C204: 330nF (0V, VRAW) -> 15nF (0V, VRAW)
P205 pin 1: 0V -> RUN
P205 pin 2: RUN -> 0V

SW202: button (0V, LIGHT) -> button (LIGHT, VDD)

==

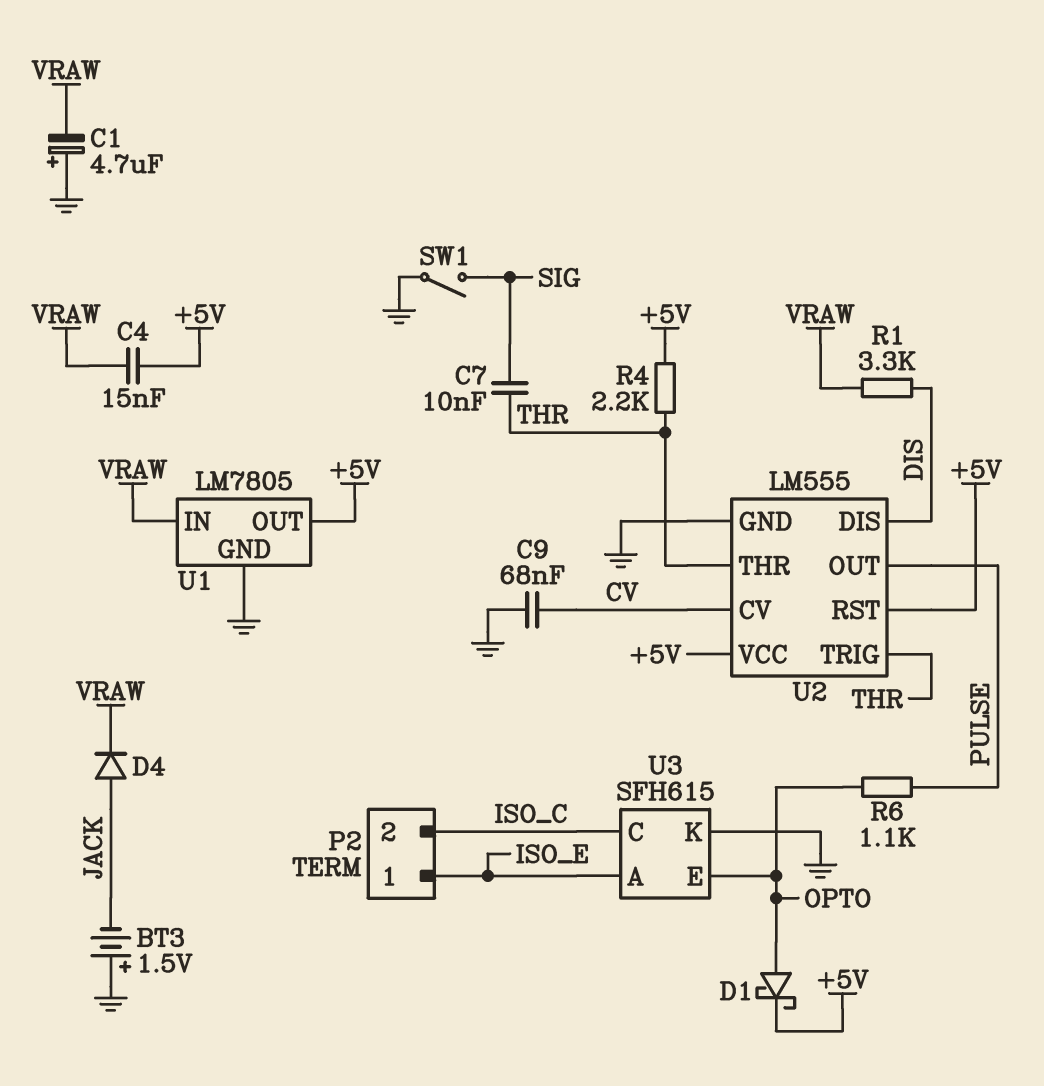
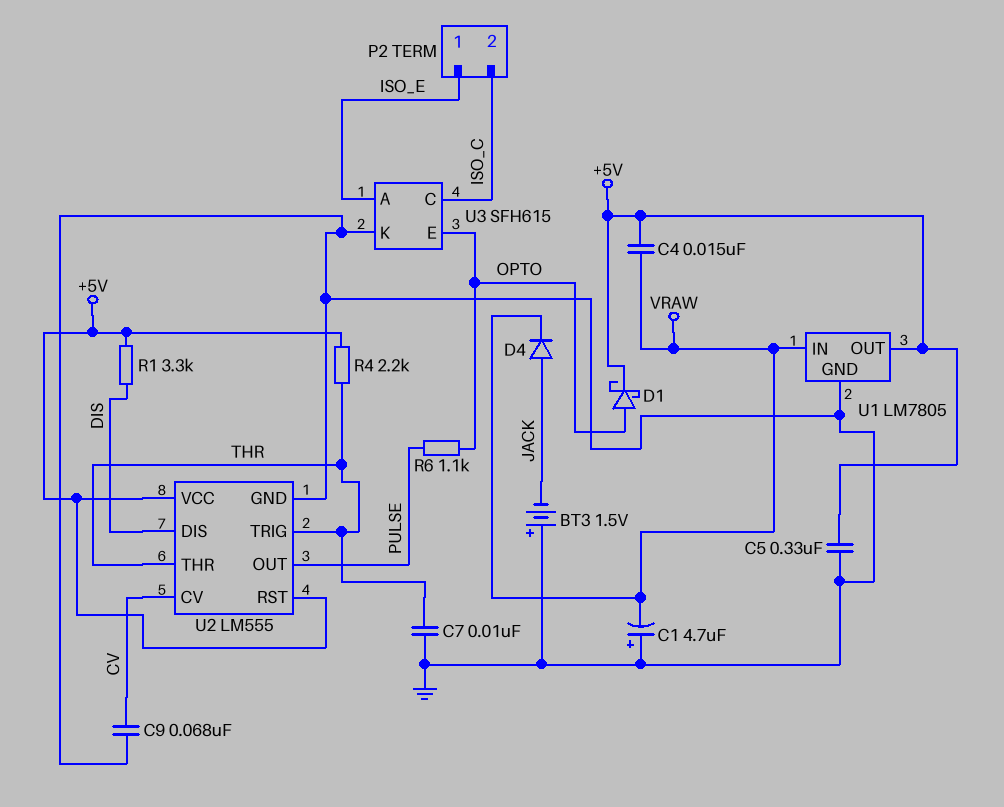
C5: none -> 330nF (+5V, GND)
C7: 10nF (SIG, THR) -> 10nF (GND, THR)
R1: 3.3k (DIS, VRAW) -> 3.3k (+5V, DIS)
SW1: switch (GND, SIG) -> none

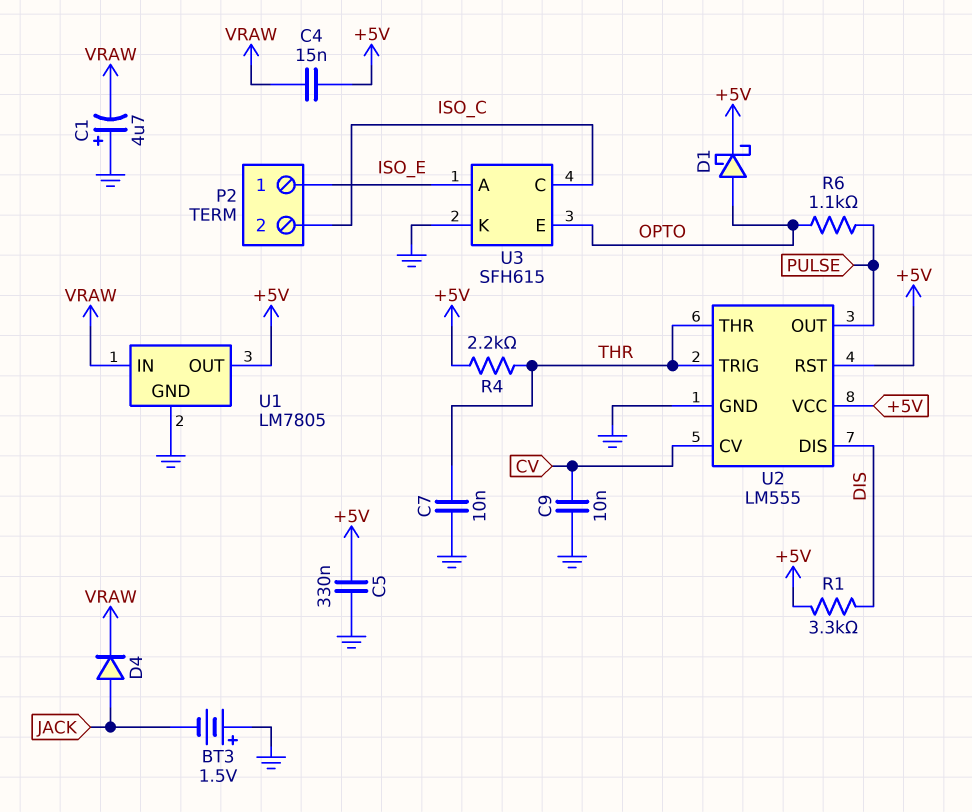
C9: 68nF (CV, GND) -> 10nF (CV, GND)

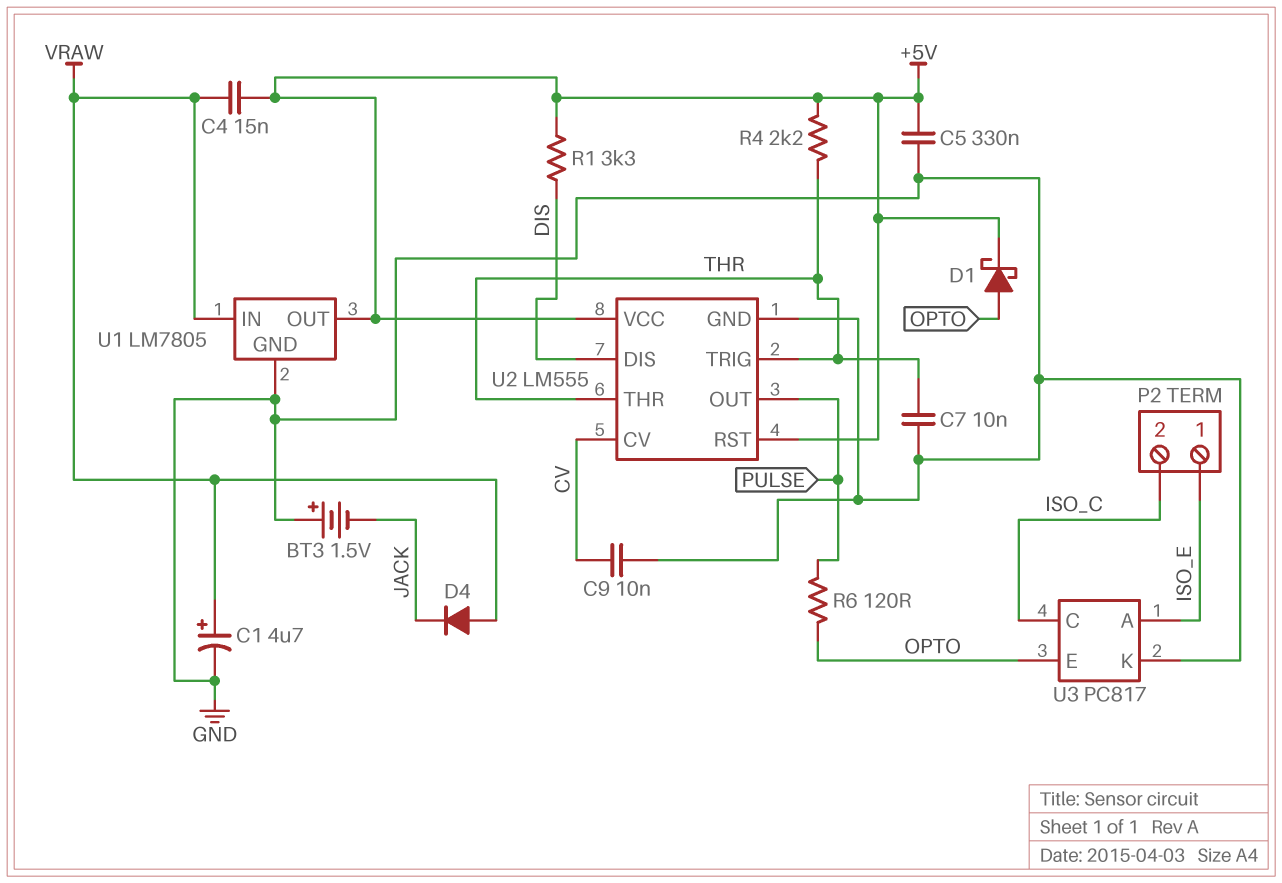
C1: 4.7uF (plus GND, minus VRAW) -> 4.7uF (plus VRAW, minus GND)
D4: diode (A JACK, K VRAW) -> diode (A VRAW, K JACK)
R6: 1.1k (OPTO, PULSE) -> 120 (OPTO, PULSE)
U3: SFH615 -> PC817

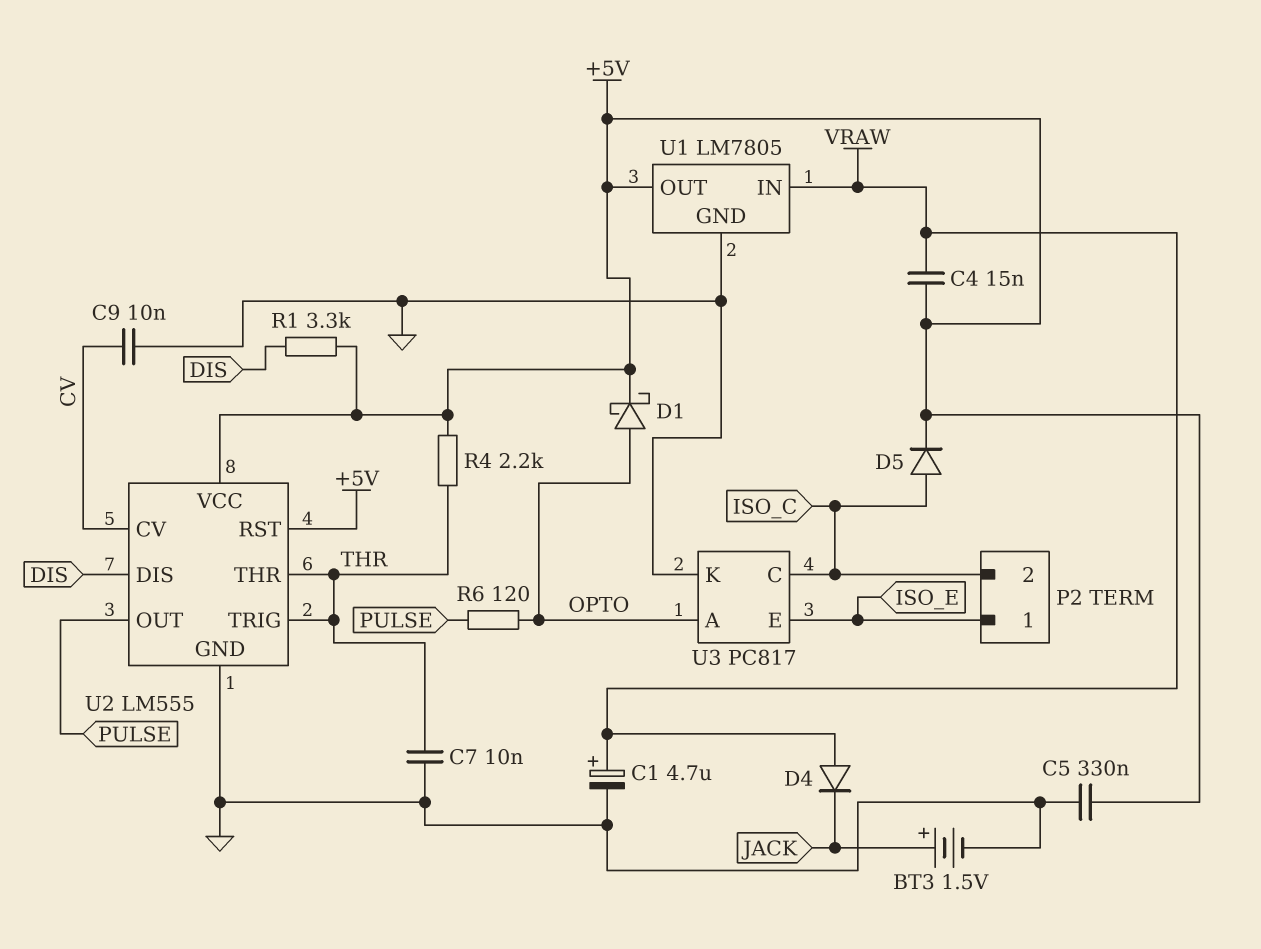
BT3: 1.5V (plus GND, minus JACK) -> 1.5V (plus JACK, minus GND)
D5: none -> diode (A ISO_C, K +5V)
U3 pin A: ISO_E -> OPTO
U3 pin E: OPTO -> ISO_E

### Exercise aim
The answer consists of the lines above that include the word "VRAW", each copied exactly.

### Result for this exercise
C204: 330nF (0V, VRAW) -> 15nF (0V, VRAW)
R1: 3.3k (DIS, VRAW) -> 3.3k (+5V, DIS)
C1: 4.7uF (plus GND, minus VRAW) -> 4.7uF (plus VRAW, minus GND)
D4: diode (A JACK, K VRAW) -> diode (A VRAW, K JACK)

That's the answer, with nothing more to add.